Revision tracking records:

== Segment start ==

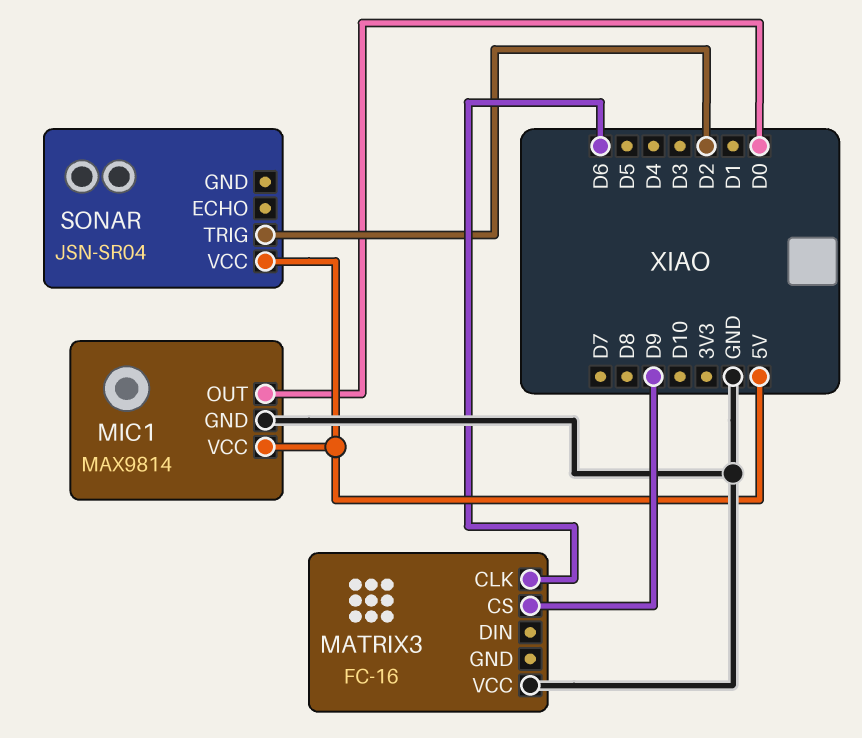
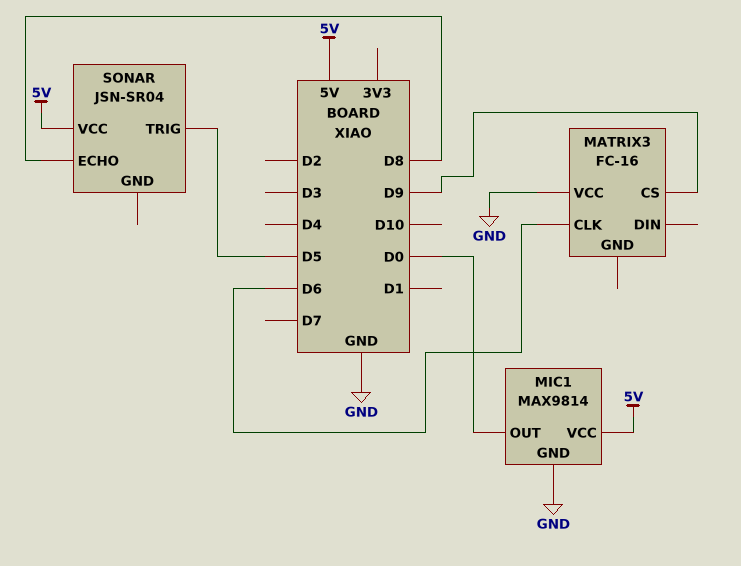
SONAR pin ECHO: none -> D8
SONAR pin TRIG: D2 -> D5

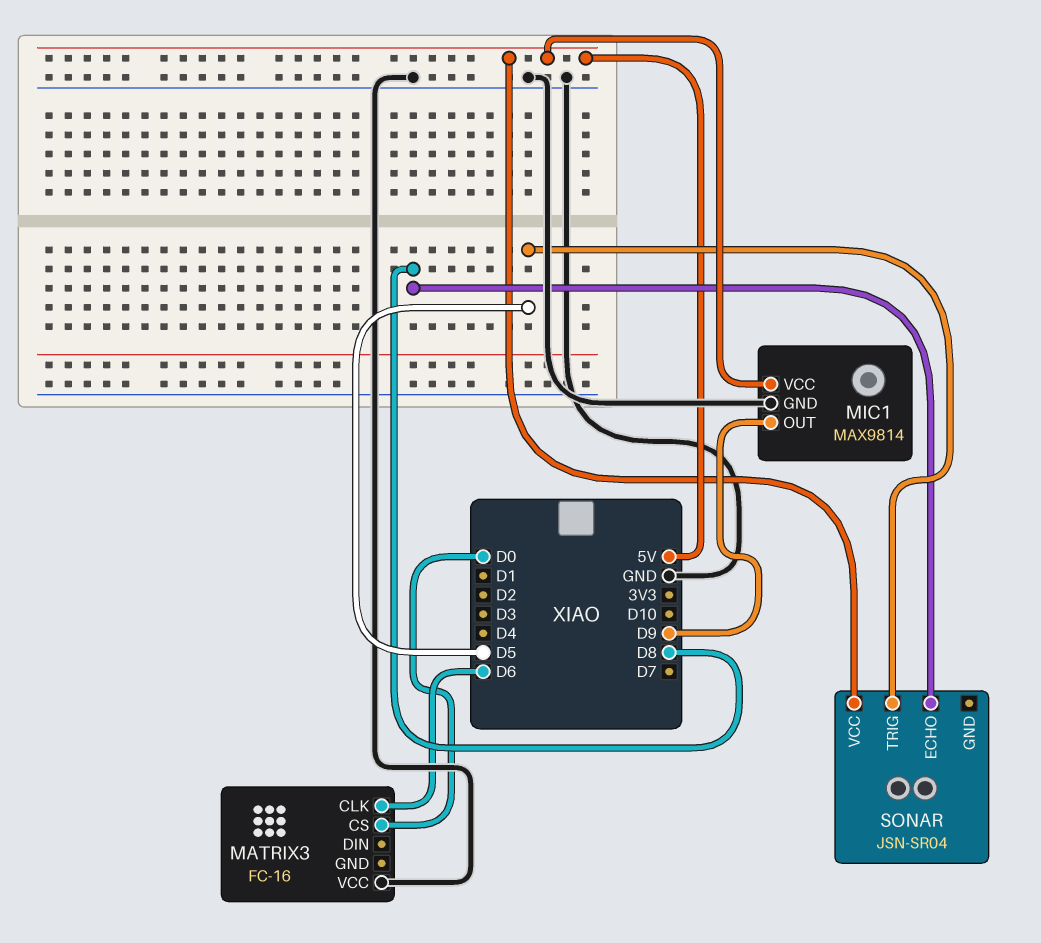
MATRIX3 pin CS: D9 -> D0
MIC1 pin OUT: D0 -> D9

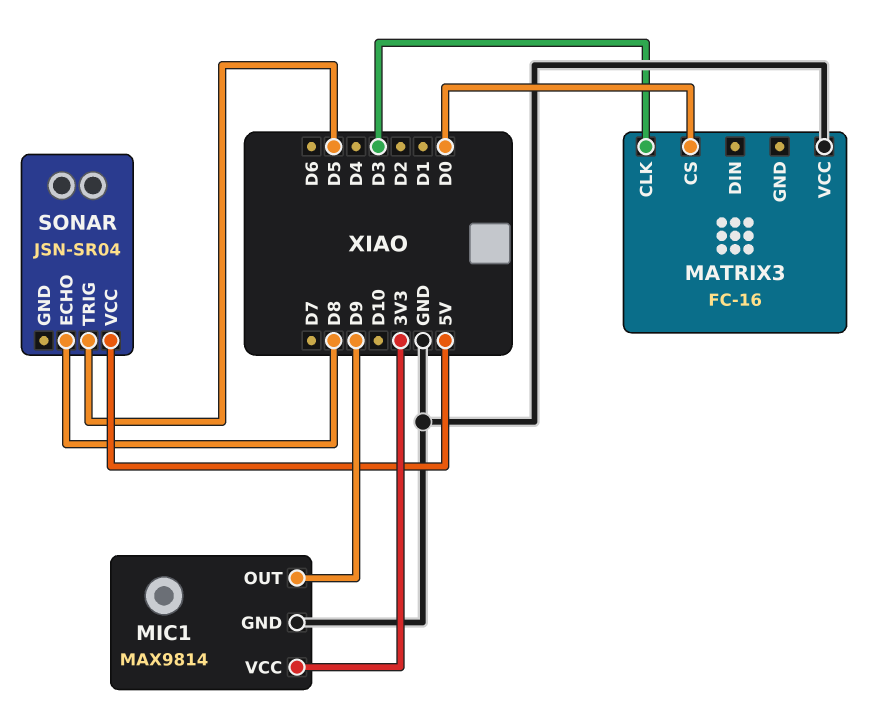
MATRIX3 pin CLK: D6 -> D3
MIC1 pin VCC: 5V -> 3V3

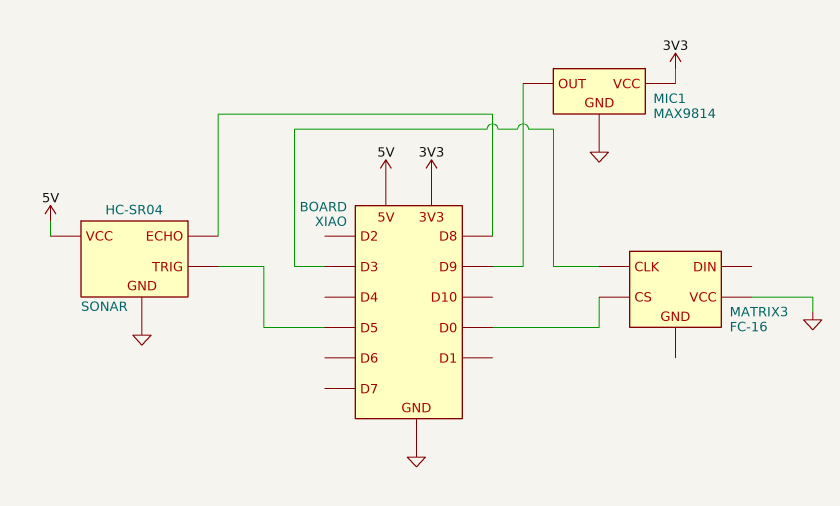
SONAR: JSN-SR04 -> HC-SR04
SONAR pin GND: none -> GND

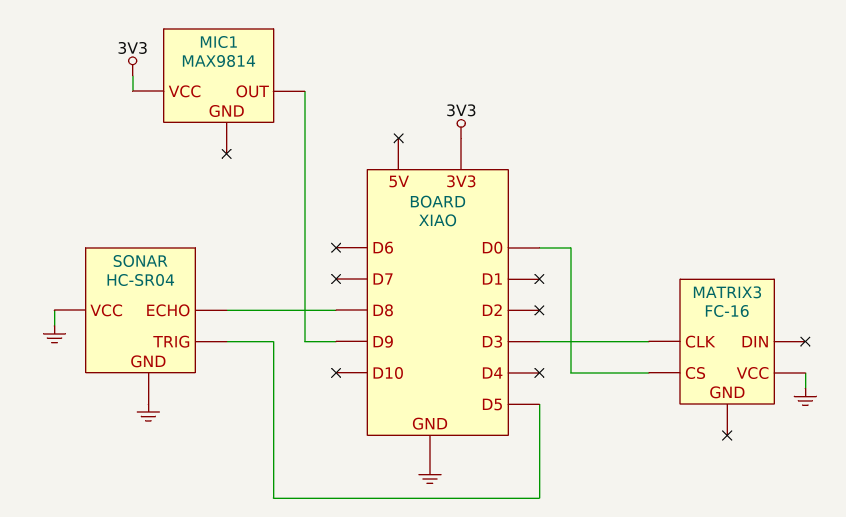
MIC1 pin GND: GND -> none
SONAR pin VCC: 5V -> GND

== Segment end ==

- **Work to be completed**:
Please transcribe, word for word, every line from the one containing "MATRIX3 pin CS: D9 -> D0" through the last line of the records, both included, and leave the pictures out.

- **Answer to the problem**:
MATRIX3 pin CS: D9 -> D0
MIC1 pin OUT: D0 -> D9

MATRIX3 pin CLK: D6 -> D3
MIC1 pin VCC: 5V -> 3V3

SONAR: JSN-SR04 -> HC-SR04
SONAR pin GND: none -> GND

MIC1 pin GND: GND -> none
SONAR pin VCC: 5V -> GND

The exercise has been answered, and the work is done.